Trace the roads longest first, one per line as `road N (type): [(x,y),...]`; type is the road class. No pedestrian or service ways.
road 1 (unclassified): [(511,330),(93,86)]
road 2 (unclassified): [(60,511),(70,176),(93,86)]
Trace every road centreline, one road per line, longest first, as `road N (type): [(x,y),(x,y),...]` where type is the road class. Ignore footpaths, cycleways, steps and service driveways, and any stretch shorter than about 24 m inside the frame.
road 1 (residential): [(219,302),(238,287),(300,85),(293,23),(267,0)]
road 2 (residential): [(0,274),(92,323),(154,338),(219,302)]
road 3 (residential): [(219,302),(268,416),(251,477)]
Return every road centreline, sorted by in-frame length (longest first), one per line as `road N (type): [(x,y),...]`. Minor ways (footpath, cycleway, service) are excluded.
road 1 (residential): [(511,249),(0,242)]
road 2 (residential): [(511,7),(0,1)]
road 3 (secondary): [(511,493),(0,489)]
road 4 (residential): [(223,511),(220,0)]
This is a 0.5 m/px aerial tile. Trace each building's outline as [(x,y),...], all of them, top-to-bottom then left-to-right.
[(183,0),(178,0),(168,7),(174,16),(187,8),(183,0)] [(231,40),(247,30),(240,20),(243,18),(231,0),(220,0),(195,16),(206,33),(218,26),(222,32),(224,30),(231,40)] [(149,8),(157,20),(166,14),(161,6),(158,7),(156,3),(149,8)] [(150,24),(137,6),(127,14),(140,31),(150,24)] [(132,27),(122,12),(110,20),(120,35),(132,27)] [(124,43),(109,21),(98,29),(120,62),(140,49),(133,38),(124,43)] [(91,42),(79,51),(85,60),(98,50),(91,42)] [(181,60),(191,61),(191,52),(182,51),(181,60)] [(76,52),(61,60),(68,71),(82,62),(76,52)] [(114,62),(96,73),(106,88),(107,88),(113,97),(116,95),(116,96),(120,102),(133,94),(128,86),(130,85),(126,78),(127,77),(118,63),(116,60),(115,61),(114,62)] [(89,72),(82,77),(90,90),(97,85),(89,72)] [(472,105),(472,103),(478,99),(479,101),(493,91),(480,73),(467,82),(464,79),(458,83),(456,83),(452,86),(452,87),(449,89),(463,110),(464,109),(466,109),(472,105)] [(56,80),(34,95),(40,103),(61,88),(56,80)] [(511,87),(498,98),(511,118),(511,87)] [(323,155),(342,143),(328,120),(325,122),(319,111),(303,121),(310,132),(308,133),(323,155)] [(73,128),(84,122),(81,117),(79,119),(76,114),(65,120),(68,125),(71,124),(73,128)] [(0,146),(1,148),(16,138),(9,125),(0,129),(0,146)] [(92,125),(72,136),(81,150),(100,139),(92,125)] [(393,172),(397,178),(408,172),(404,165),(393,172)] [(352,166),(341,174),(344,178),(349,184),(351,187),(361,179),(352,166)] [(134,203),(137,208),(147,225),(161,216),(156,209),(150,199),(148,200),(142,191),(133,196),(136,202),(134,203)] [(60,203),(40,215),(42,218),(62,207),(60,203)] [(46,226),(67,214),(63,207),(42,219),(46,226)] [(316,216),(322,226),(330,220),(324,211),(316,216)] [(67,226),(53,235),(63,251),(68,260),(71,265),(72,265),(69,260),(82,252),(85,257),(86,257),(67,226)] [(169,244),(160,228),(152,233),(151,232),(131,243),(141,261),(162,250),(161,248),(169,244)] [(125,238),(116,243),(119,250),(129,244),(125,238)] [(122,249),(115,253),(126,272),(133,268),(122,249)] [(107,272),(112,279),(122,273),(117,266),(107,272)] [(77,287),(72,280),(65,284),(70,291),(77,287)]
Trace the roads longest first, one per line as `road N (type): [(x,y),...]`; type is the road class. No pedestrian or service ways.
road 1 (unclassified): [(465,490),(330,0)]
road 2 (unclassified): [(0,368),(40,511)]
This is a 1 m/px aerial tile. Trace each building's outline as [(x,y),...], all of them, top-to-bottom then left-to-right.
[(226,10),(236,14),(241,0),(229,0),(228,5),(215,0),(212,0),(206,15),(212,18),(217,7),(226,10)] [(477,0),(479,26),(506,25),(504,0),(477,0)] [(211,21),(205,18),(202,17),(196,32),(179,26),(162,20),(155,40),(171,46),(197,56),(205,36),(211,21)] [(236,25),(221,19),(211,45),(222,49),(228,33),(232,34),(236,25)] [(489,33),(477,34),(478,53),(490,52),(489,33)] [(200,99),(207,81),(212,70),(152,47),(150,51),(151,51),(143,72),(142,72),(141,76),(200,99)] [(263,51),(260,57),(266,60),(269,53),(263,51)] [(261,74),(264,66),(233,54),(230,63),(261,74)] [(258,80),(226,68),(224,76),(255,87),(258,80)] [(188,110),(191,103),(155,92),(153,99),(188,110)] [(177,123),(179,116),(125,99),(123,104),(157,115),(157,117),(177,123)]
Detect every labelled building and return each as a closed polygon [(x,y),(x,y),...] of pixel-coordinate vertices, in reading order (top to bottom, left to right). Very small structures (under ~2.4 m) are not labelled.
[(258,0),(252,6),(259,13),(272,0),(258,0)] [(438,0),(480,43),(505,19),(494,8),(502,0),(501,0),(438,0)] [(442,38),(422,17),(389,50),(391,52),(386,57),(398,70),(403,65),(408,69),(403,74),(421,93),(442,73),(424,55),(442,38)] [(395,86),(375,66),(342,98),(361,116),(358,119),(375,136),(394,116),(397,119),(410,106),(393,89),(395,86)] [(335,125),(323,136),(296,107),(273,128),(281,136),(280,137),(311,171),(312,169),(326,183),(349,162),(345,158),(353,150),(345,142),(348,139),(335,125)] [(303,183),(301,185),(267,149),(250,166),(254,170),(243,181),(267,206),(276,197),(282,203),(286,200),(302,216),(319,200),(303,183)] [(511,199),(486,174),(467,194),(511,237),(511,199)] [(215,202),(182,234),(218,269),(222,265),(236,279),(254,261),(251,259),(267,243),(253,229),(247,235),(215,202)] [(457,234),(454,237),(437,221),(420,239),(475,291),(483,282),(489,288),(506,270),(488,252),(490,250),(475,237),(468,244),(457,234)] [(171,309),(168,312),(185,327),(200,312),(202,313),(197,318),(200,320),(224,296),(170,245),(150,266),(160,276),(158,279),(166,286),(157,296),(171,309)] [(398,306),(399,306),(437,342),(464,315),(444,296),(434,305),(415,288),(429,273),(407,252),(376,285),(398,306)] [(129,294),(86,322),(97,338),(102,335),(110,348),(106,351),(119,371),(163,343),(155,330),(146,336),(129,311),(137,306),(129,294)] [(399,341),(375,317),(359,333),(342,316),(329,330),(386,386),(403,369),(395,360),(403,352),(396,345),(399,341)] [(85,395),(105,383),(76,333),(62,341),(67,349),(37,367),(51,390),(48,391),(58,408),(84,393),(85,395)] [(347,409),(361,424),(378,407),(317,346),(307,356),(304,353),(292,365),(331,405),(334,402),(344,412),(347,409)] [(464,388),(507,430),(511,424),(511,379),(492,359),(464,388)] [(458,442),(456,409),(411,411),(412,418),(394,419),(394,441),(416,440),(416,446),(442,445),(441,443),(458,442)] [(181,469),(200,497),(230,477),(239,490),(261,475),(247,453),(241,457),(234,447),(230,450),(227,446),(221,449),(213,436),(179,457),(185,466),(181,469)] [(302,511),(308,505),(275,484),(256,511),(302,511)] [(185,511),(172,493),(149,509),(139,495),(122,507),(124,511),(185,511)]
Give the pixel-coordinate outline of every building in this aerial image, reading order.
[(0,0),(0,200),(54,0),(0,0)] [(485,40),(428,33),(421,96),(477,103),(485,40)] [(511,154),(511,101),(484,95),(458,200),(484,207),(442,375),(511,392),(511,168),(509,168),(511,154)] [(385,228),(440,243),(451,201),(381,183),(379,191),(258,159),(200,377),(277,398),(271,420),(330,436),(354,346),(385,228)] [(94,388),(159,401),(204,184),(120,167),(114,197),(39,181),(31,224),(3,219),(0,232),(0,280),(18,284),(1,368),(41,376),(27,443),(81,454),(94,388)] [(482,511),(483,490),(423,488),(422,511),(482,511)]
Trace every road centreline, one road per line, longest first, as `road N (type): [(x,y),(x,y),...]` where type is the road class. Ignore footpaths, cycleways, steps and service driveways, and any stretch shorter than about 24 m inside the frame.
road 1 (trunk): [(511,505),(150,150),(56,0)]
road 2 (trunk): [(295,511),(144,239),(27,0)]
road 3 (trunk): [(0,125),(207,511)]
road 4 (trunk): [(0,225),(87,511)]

> _EXERCISE DIRECTIONS_: Print the records from the line containing "Return every road" through the line containing "road 4 (residential): [(223,511),(220,0)]", both included, reproducing each line exactly.

> _TASK ANSWER_:
Return every road centreline, sorted by in-frame length (longest first), one per line as `road N (type): [(x,y),...]`. Minor ways (footpath, cycleway, service) are excluded.
road 1 (residential): [(511,249),(0,242)]
road 2 (residential): [(511,7),(0,1)]
road 3 (secondary): [(511,493),(0,489)]
road 4 (residential): [(223,511),(220,0)]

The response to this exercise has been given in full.